■ **WRITTEN TASK**:
Return every line of the material below that contains the string "header". Case counts.

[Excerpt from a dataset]
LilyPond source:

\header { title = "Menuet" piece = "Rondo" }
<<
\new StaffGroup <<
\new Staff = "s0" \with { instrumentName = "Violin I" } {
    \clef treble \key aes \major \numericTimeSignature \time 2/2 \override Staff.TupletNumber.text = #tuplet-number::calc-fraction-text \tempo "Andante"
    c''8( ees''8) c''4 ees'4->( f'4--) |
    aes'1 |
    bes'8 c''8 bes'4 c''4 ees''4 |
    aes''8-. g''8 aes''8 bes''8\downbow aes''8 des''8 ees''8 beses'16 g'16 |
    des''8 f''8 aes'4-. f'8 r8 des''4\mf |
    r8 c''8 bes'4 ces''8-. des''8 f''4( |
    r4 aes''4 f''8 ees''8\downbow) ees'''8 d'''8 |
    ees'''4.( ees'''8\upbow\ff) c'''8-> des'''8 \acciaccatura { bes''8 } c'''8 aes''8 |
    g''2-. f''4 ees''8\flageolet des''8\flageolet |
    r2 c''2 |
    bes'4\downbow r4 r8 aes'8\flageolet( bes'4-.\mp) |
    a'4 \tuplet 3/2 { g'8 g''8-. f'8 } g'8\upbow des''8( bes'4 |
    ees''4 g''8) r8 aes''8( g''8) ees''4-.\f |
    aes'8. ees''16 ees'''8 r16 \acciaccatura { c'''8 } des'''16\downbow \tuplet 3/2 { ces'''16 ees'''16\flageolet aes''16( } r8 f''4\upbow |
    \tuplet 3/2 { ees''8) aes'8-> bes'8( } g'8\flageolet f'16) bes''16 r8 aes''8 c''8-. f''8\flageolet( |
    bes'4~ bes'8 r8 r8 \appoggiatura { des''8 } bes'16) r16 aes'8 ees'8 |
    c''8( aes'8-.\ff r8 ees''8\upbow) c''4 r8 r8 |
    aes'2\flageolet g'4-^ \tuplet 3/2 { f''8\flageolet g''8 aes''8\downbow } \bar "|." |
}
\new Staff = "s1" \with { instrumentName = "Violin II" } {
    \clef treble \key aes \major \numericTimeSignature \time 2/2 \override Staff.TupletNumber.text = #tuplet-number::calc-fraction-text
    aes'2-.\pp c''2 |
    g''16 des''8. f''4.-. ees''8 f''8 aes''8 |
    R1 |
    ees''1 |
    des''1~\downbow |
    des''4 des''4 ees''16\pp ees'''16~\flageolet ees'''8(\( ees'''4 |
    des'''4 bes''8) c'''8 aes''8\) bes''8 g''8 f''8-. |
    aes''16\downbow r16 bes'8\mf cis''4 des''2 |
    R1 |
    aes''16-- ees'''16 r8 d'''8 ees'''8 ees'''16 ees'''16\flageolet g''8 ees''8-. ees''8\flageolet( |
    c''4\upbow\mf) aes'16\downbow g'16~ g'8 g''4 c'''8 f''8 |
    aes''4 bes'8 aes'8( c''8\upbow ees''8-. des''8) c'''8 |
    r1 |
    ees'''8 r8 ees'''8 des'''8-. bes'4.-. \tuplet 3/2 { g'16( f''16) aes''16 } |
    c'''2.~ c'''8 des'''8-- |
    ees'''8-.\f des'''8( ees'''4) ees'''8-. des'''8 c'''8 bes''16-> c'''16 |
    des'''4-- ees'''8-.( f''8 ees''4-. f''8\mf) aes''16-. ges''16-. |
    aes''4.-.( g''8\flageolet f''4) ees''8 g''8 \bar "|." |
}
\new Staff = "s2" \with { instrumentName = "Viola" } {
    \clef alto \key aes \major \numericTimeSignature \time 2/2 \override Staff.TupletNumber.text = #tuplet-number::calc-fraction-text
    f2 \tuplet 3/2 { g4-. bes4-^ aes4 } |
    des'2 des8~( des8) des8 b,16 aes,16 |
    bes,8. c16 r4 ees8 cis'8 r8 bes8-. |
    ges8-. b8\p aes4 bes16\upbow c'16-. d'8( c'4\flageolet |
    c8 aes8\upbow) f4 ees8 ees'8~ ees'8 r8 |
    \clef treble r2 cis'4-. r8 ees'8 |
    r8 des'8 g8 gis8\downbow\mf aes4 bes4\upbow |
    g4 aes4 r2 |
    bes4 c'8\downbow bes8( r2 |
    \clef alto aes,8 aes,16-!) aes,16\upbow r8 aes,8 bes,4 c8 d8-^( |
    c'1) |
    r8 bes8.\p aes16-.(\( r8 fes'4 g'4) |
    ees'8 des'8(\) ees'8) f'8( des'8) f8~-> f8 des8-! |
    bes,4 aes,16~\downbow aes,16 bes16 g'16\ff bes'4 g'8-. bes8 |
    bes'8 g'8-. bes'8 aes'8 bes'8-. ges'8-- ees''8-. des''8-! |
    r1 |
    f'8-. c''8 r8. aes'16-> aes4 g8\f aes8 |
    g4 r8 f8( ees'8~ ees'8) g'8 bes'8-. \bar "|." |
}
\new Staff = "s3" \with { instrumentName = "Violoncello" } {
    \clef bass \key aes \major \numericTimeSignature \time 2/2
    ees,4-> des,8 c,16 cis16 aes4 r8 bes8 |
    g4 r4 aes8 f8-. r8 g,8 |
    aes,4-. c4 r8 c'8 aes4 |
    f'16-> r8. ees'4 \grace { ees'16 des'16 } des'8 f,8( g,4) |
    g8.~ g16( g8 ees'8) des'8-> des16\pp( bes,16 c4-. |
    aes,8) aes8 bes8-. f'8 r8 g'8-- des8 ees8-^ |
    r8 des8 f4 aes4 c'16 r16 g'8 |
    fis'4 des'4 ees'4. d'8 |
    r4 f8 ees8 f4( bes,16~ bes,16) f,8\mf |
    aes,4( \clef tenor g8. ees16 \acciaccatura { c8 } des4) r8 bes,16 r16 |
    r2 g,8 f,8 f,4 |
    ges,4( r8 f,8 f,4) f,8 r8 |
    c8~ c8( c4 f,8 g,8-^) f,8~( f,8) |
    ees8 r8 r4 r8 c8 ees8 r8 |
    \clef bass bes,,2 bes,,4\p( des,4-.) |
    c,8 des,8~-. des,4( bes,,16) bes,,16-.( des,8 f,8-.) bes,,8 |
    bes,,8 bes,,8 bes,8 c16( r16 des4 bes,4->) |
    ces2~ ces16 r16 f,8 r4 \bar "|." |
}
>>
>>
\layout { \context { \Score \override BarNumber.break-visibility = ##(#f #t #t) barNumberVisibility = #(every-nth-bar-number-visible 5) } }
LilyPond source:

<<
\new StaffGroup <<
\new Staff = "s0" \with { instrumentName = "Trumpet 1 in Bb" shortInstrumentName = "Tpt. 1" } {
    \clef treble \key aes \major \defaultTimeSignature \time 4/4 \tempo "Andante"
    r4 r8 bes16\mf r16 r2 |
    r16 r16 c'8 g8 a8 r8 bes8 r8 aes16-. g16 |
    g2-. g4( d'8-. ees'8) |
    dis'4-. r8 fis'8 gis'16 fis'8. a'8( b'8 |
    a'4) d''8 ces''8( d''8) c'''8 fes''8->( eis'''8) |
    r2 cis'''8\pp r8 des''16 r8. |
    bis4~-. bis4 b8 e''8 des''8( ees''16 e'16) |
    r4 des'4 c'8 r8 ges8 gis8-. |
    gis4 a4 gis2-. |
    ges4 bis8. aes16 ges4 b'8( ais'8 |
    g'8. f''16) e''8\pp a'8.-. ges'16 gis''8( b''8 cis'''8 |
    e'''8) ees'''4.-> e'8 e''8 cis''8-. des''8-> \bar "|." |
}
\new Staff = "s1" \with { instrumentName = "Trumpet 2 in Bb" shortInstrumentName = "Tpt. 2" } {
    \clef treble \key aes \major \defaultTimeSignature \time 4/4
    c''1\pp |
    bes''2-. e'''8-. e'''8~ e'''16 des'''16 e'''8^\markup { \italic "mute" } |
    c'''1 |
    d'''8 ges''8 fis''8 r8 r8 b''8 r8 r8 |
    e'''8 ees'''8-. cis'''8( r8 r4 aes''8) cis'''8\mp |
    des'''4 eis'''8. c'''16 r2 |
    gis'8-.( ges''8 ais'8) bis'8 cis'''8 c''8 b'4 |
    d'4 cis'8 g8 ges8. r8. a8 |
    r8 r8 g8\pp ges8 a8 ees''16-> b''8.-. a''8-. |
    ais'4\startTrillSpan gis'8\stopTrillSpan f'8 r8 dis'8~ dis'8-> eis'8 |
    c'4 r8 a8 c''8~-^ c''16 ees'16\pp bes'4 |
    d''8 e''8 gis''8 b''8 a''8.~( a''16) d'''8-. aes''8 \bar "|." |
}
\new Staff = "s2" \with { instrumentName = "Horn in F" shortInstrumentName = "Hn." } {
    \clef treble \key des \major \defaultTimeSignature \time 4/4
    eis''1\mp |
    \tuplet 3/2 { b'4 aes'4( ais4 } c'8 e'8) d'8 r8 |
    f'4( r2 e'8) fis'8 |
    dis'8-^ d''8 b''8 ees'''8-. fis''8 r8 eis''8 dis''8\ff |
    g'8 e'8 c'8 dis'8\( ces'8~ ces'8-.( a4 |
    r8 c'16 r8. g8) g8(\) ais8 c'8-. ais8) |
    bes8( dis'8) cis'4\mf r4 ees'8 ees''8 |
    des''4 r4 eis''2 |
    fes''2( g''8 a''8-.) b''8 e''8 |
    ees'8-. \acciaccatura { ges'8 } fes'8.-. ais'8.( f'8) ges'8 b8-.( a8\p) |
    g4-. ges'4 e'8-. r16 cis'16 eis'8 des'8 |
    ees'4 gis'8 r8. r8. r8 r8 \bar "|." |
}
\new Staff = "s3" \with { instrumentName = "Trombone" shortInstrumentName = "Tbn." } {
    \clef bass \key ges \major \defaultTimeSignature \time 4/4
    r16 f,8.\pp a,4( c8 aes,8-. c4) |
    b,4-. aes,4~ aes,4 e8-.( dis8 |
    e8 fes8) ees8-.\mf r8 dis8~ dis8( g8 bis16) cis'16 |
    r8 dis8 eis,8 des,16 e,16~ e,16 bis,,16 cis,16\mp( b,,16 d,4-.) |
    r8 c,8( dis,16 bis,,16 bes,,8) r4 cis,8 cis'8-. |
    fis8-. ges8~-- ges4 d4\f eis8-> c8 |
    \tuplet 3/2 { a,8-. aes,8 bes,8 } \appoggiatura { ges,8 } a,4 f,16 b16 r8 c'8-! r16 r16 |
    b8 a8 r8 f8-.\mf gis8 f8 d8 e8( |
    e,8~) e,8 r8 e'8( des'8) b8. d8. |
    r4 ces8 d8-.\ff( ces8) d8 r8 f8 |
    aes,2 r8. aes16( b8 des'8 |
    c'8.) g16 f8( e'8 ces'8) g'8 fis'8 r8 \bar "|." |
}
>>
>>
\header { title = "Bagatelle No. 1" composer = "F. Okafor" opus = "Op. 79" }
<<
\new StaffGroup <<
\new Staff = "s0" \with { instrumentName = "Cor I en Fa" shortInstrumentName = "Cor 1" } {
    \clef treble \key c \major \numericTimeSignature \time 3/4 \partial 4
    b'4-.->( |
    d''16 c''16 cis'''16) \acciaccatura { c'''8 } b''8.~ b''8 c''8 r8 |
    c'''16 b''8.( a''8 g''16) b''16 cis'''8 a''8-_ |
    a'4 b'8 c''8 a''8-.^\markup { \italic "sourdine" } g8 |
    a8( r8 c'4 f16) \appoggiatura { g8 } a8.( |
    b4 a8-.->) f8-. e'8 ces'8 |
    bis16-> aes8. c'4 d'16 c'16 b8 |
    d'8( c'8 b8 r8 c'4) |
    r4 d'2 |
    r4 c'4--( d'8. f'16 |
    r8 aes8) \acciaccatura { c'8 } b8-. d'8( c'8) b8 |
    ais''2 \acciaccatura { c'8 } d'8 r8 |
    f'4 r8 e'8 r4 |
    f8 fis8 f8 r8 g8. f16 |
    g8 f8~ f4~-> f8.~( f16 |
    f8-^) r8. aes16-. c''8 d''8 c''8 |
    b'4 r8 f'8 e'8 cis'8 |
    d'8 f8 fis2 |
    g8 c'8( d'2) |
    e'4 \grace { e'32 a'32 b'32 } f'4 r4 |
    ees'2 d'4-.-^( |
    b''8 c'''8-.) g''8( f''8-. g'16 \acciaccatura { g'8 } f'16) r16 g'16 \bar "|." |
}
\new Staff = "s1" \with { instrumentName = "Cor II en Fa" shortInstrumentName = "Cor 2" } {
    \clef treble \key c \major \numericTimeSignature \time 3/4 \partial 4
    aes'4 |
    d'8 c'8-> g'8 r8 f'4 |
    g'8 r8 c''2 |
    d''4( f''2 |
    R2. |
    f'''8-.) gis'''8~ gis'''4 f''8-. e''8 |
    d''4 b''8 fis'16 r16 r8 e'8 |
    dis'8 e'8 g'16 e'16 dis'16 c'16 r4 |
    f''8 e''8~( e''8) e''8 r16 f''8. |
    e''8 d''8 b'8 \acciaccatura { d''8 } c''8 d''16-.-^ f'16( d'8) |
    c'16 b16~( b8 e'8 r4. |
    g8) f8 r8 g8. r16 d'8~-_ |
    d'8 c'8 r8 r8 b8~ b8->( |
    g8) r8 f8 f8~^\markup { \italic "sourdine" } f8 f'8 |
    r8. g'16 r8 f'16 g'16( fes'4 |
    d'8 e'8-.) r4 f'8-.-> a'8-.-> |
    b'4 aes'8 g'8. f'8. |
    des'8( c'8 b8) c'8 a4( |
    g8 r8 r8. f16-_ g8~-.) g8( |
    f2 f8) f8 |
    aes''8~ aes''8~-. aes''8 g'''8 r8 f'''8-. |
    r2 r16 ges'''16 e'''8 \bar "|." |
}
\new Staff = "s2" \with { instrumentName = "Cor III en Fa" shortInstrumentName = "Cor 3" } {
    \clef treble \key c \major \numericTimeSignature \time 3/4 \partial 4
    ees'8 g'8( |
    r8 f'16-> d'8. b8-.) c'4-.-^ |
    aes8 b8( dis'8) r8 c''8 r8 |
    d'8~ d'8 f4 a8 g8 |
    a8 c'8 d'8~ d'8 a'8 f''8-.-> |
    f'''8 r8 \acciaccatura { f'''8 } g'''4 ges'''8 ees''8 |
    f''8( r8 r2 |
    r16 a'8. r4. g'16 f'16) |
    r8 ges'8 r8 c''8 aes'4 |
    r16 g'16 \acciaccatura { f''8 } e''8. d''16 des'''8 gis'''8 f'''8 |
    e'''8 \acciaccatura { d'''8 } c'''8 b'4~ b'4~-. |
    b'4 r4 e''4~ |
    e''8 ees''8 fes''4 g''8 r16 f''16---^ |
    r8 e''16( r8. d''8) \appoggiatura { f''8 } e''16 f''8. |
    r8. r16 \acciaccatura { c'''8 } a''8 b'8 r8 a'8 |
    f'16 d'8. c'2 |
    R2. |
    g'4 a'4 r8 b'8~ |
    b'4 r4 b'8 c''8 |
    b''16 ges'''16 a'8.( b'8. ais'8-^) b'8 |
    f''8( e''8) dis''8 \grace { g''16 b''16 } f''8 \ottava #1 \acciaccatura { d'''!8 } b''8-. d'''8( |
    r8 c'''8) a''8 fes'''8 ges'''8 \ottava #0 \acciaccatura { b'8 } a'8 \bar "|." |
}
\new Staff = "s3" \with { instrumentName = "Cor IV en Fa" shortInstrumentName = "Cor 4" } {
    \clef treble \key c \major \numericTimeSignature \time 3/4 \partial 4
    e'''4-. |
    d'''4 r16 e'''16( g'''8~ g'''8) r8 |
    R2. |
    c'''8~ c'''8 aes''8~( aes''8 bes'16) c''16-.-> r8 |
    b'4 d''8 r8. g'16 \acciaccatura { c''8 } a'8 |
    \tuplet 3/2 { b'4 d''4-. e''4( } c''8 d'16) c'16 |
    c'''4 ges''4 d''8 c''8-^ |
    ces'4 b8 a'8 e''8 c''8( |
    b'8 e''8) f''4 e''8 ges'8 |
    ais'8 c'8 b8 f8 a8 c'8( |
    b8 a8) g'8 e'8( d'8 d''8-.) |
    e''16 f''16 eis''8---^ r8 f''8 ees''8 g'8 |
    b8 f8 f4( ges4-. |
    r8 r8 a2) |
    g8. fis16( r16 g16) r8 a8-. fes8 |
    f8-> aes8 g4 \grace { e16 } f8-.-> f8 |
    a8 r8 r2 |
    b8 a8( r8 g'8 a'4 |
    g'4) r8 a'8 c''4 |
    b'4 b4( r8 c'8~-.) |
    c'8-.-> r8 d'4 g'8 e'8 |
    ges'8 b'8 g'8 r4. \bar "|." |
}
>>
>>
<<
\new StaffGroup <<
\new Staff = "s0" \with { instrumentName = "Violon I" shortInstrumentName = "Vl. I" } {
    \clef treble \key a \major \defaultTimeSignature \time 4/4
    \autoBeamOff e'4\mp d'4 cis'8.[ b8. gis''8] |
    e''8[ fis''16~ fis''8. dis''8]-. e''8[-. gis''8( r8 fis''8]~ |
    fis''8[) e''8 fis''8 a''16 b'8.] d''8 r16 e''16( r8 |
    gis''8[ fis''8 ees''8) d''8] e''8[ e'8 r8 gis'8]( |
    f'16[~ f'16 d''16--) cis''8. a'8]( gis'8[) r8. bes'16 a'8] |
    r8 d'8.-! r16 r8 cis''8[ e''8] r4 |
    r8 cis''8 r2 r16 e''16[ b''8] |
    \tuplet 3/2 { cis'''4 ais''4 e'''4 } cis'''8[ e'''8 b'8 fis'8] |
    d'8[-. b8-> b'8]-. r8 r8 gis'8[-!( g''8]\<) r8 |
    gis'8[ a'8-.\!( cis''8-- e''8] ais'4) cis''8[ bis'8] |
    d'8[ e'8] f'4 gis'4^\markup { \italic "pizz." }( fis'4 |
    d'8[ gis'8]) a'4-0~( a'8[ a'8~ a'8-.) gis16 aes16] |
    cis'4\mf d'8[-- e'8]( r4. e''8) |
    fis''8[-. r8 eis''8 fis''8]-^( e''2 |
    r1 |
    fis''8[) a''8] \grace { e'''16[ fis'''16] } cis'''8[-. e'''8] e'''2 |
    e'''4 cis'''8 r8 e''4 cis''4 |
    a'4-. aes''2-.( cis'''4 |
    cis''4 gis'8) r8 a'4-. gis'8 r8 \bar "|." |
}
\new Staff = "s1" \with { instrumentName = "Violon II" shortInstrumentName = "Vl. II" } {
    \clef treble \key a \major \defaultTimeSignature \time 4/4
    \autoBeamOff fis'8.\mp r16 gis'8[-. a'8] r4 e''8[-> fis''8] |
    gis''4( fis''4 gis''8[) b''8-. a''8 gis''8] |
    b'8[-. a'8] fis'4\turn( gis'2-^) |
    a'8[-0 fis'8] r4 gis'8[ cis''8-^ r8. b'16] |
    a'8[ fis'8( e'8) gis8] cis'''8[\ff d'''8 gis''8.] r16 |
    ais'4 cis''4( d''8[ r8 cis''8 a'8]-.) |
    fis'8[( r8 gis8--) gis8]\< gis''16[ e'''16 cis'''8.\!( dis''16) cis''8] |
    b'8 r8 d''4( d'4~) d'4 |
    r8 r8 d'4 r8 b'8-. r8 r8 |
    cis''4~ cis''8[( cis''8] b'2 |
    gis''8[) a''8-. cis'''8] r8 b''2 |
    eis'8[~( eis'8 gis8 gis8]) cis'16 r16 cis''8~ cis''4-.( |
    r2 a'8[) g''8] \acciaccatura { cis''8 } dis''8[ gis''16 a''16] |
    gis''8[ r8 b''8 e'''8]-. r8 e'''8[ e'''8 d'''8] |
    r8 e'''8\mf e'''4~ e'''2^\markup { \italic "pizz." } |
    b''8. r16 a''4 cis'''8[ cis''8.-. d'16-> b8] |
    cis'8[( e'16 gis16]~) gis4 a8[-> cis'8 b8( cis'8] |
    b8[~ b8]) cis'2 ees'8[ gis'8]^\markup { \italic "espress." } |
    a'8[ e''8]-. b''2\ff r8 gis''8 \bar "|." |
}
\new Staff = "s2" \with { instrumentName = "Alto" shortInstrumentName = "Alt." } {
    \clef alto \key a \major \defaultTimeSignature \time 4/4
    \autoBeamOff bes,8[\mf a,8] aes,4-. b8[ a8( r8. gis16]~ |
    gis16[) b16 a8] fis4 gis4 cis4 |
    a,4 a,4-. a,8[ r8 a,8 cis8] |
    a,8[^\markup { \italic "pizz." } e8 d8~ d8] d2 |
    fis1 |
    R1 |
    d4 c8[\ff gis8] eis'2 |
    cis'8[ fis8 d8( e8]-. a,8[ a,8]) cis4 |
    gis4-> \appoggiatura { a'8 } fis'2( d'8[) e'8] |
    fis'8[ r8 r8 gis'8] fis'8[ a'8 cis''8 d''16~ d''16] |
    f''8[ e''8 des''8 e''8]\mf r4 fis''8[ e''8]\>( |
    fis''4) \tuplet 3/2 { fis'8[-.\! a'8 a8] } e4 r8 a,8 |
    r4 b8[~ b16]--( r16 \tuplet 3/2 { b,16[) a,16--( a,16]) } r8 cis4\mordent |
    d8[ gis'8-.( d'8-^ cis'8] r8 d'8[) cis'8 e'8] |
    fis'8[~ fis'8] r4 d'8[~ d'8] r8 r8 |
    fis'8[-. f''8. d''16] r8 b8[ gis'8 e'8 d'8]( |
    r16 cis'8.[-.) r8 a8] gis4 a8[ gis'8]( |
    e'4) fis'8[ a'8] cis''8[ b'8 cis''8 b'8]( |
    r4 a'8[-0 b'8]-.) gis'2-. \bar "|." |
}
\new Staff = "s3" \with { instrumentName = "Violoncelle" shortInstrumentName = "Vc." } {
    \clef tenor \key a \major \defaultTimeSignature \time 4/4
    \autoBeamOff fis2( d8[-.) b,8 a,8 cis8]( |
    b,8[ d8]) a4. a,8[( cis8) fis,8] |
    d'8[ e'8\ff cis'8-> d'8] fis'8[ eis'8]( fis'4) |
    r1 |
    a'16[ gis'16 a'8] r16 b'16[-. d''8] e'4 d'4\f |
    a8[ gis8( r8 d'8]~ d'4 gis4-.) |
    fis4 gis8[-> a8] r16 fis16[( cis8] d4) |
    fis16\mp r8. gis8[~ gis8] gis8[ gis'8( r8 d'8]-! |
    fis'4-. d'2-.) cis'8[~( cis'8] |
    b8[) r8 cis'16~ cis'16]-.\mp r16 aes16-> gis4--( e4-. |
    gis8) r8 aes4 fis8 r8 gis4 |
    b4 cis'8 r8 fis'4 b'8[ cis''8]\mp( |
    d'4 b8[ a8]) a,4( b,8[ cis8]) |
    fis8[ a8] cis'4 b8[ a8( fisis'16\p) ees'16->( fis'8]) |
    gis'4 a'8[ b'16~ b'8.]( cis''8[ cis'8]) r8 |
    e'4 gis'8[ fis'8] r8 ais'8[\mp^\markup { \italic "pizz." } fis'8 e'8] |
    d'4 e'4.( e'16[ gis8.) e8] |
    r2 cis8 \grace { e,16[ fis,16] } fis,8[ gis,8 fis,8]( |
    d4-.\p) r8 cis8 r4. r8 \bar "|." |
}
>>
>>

■ **OUTPUT OF THE TASK**:
\header { title = "Menuet" piece = "Rondo" }
\header { title = "Bagatelle No. 1" composer = "F. Okafor" opus = "Op. 79" }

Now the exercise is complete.